**TASK GOAL:** Everything in the listing below should be repeated exactly, apart from the pictures.

[ENTRIES PROVIDED Boundary: Start]

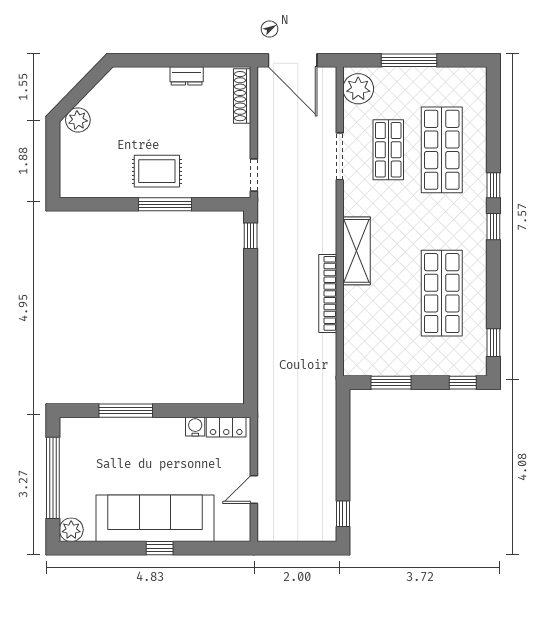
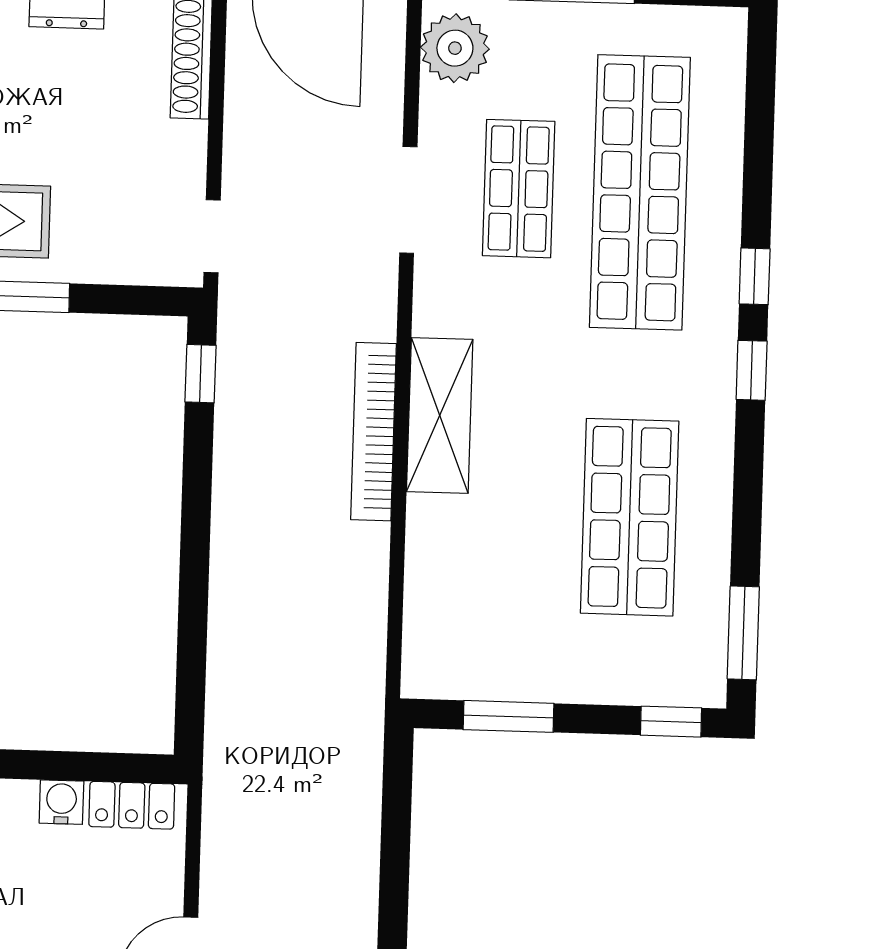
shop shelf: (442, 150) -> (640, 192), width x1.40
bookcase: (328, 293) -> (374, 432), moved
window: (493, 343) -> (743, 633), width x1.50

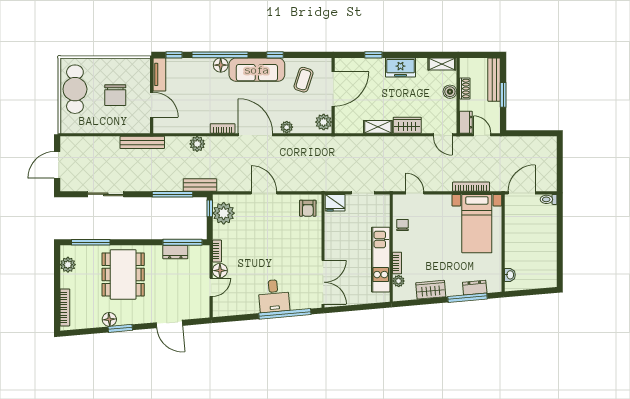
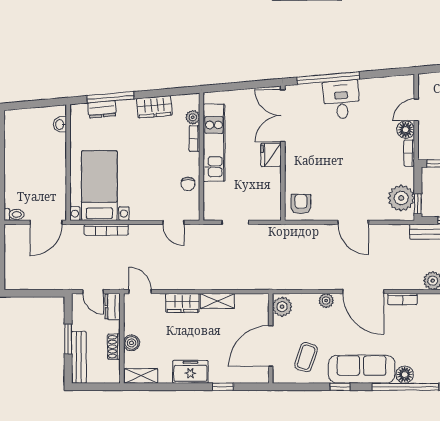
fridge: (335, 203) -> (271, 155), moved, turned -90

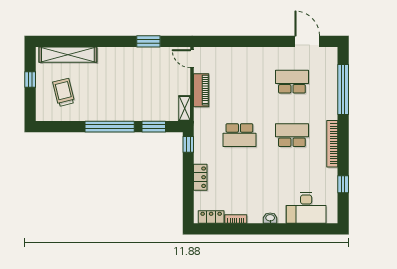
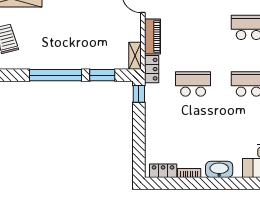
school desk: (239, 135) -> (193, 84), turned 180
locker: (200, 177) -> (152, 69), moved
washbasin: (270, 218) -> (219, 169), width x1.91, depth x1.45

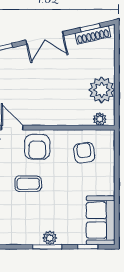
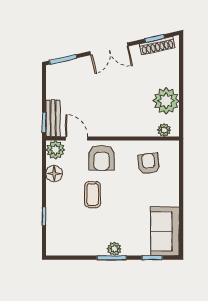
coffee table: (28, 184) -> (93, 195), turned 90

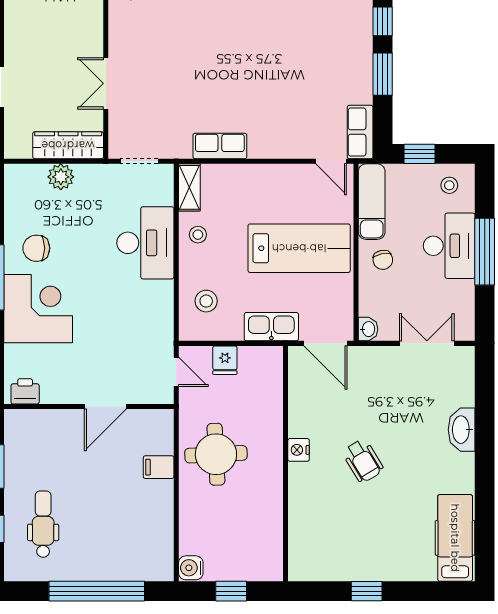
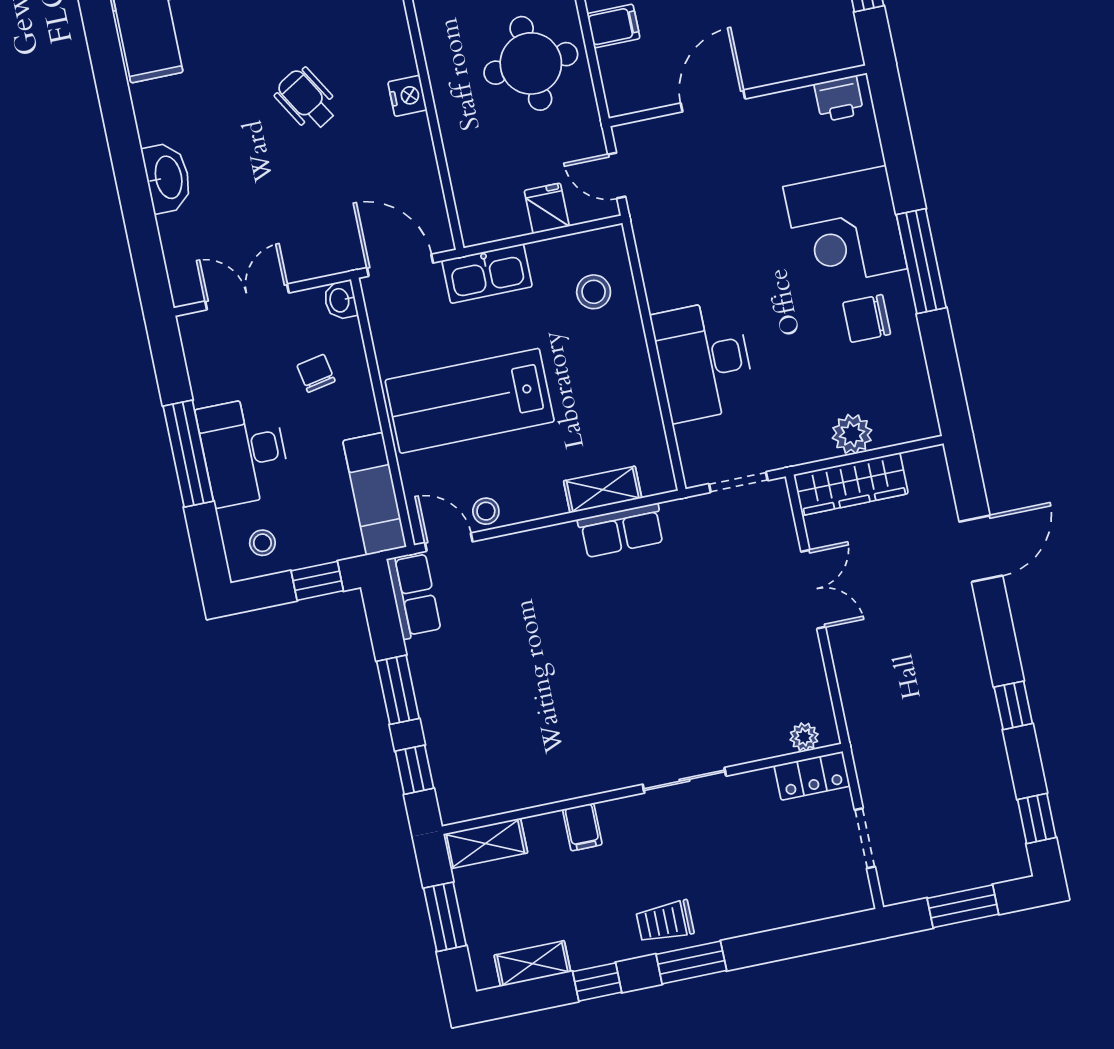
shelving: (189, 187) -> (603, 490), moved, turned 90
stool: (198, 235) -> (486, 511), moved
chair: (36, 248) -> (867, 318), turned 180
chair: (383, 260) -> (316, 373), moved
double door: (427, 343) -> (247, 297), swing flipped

[ENTRIES PROVIDED Boundary: End]

**RESULT OF THIS TASK:**
shop shelf: (442, 150) -> (640, 192), width x1.40
bookcase: (328, 293) -> (374, 432), moved
window: (493, 343) -> (743, 633), width x1.50

fridge: (335, 203) -> (271, 155), moved, turned -90

school desk: (239, 135) -> (193, 84), turned 180
locker: (200, 177) -> (152, 69), moved
washbasin: (270, 218) -> (219, 169), width x1.91, depth x1.45

coffee table: (28, 184) -> (93, 195), turned 90

shelving: (189, 187) -> (603, 490), moved, turned 90
stool: (198, 235) -> (486, 511), moved
chair: (36, 248) -> (867, 318), turned 180
chair: (383, 260) -> (316, 373), moved
double door: (427, 343) -> (247, 297), swing flipped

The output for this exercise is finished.